#### Work instruction:
Start to finish, write out the entries exactly, leaving the pictures aside.
=== Section Start ===
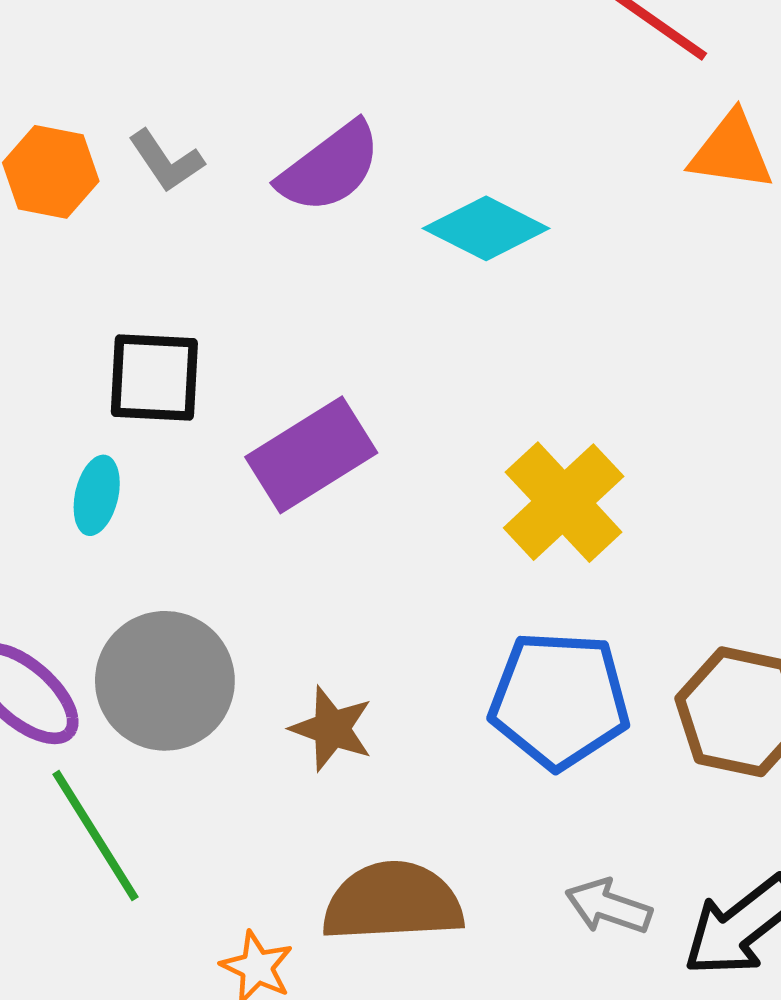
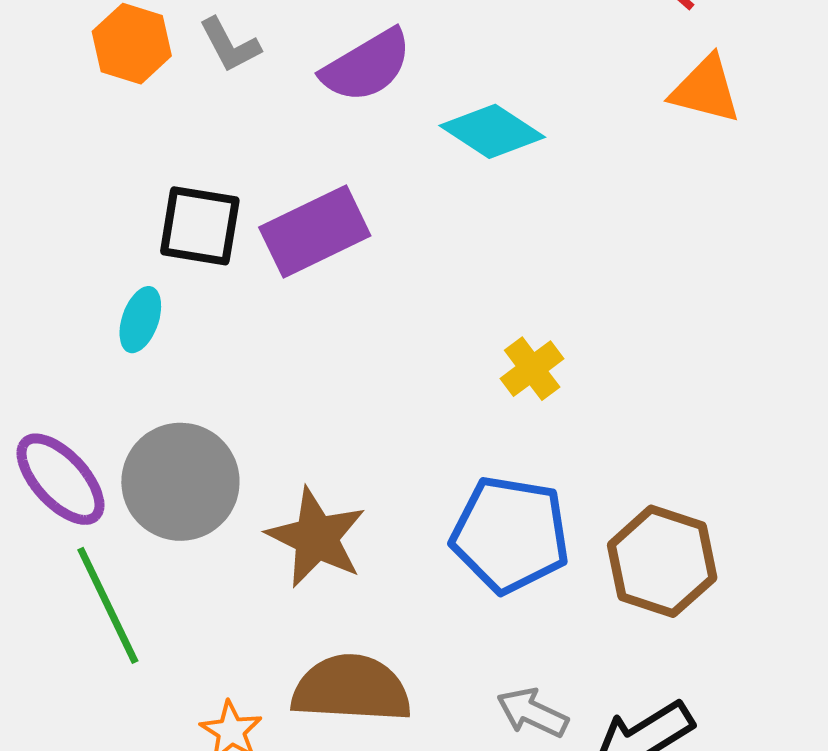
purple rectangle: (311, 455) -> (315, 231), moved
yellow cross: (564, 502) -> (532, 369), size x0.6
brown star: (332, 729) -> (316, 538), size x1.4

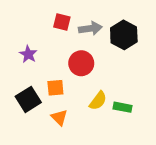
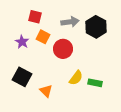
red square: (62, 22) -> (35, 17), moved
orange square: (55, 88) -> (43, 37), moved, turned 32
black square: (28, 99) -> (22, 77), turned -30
=== Section End ===
#### Output for this exercise:
purple rectangle: (311, 455) -> (315, 231), moved
yellow cross: (564, 502) -> (532, 369), size x0.6
brown star: (332, 729) -> (316, 538), size x1.4

red square: (62, 22) -> (35, 17), moved
orange square: (55, 88) -> (43, 37), moved, turned 32
black square: (28, 99) -> (22, 77), turned -30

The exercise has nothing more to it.